* [DATA SUPPLIED]:
————————
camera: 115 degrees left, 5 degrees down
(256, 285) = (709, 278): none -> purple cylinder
————————
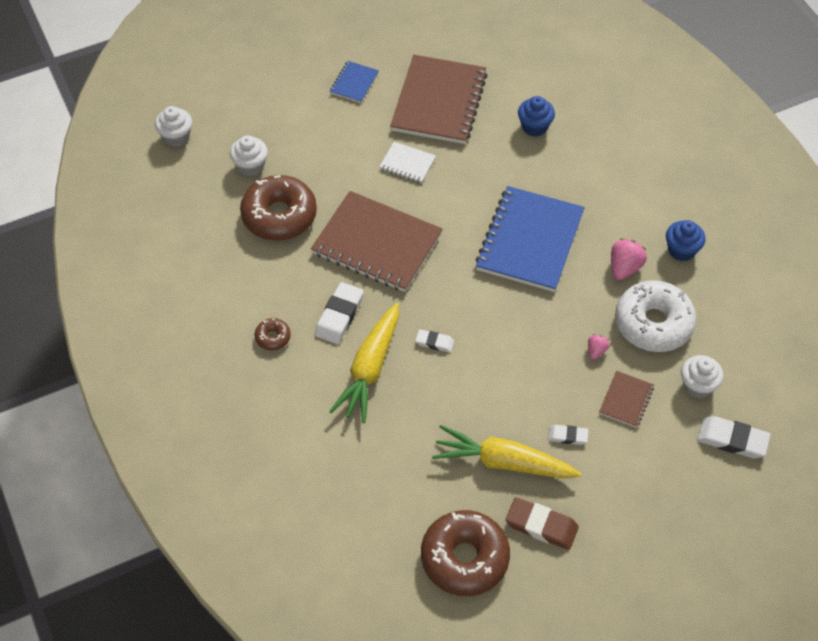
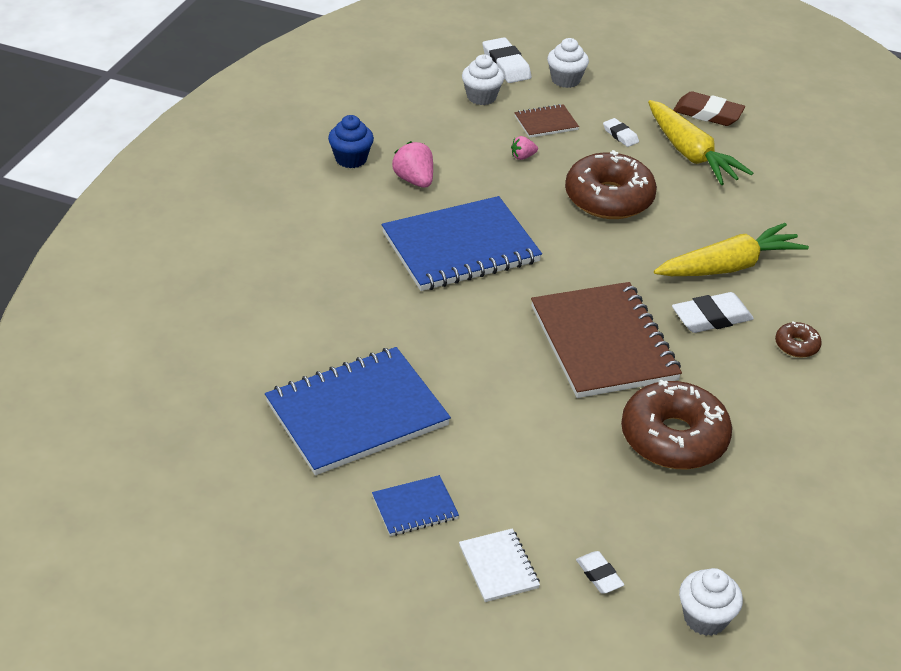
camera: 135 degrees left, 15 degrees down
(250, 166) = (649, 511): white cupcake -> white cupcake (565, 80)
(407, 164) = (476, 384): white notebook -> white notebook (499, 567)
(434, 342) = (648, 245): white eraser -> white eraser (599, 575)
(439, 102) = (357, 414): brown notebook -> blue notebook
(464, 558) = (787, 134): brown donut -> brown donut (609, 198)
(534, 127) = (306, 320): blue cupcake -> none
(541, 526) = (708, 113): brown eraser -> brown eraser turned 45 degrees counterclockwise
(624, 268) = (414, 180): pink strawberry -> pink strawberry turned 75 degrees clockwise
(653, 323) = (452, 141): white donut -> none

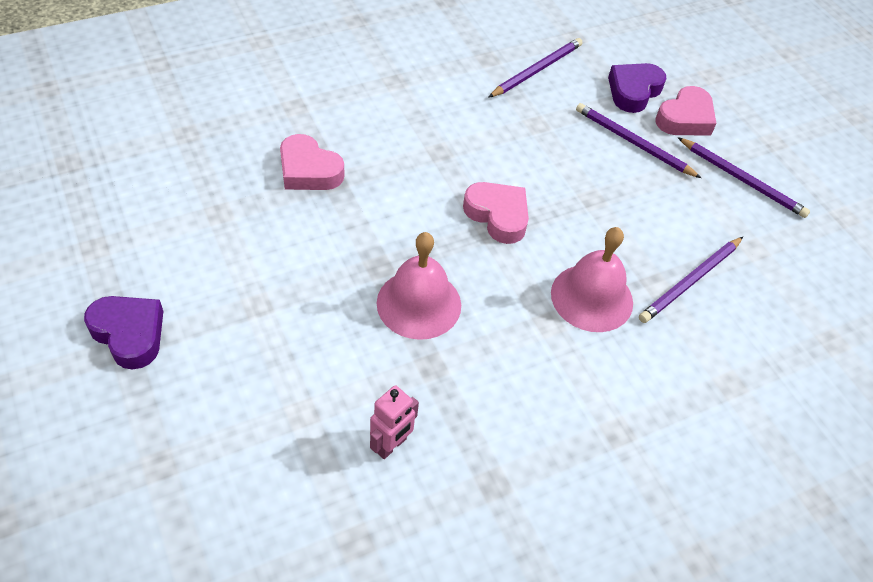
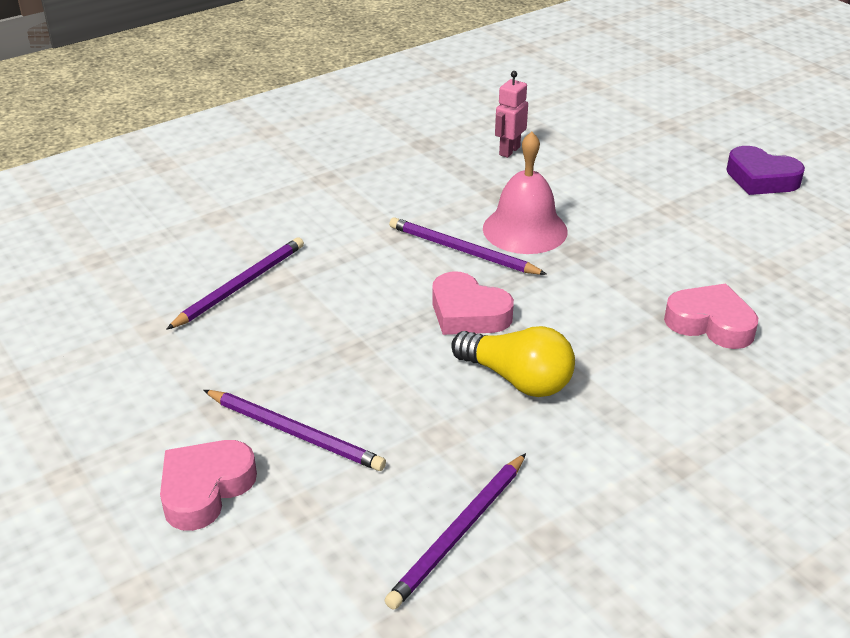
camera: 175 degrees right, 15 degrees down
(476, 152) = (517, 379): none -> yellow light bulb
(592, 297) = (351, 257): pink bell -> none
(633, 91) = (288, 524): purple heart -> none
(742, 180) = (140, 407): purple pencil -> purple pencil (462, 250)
————————
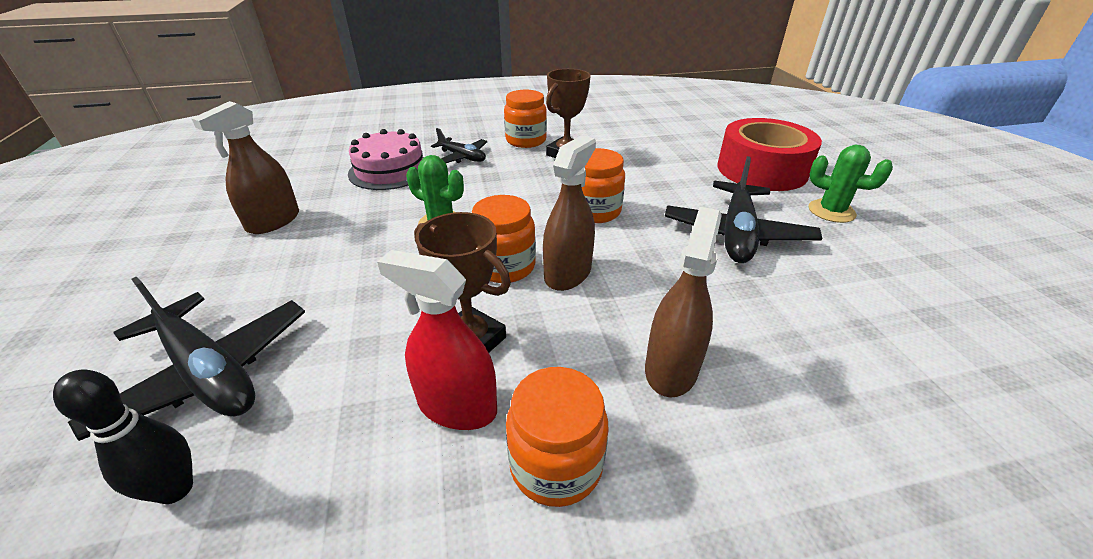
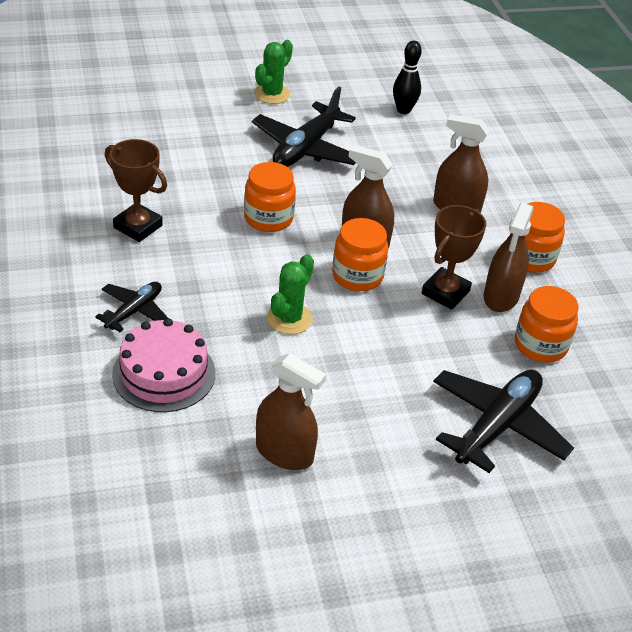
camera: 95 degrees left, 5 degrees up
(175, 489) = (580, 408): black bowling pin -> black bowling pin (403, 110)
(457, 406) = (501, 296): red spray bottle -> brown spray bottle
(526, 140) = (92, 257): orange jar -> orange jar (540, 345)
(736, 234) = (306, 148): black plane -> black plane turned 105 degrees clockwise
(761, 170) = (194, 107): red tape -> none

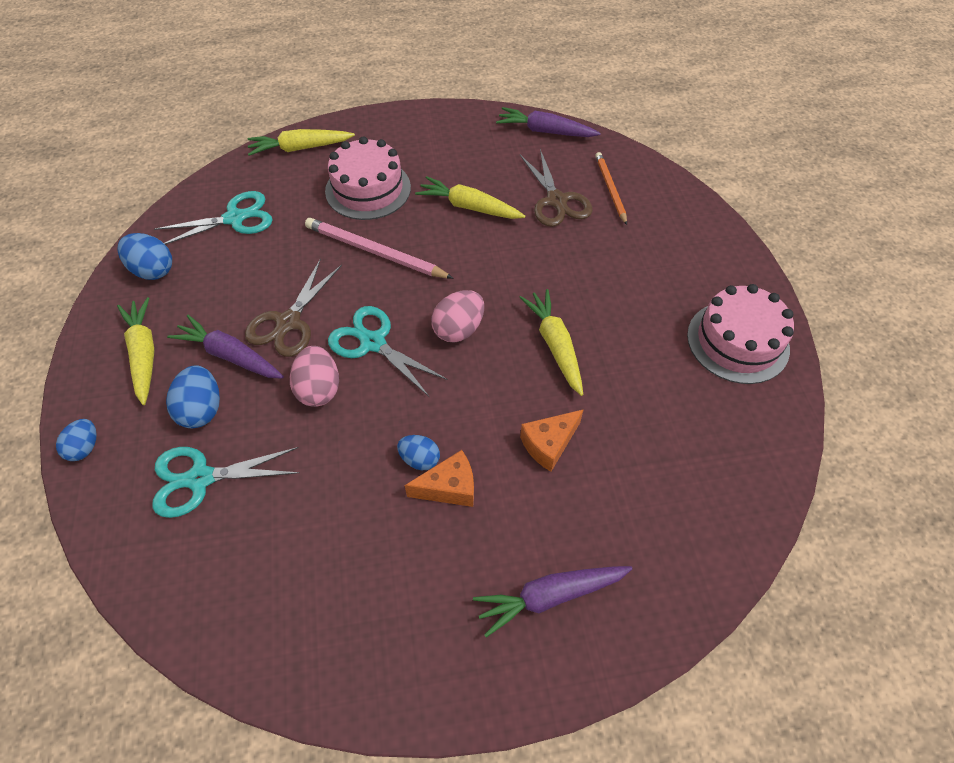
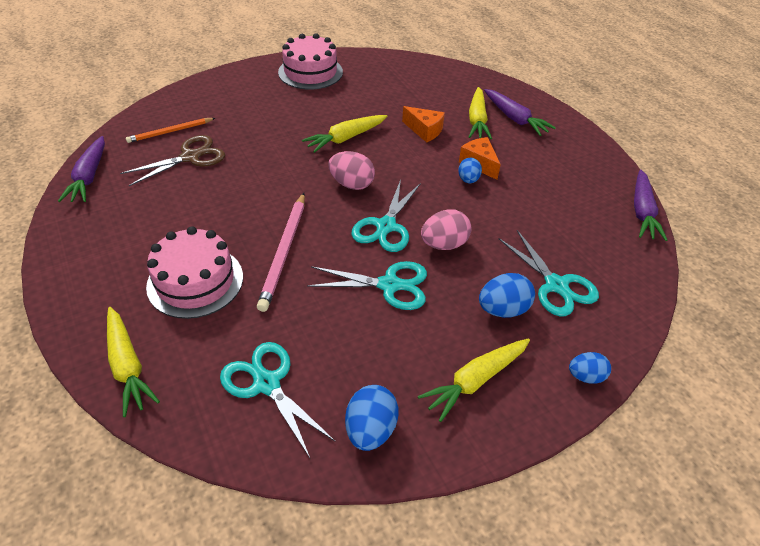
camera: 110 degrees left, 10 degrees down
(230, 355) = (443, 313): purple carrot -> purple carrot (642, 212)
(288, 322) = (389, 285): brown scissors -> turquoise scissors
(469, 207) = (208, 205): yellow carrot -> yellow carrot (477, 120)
————————
* [YOUR INSTRUCTIONS]: Start with the line with "(653, 323) = (452, 141): white donut -> none" in the listing above and stop after the line with "(742, 180) = (140, 407): purple". Write out exactly the lines in that stretch and no others, without pictures.

* [COMPLETED EXERCISE]:
(653, 323) = (452, 141): white donut -> none

camera: 175 degrees right, 15 degrees down
(476, 152) = (517, 379): none -> yellow light bulb
(592, 297) = (351, 257): pink bell -> none
(633, 91) = (288, 524): purple heart -> none
(742, 180) = (140, 407): purple pencil -> purple pencil (462, 250)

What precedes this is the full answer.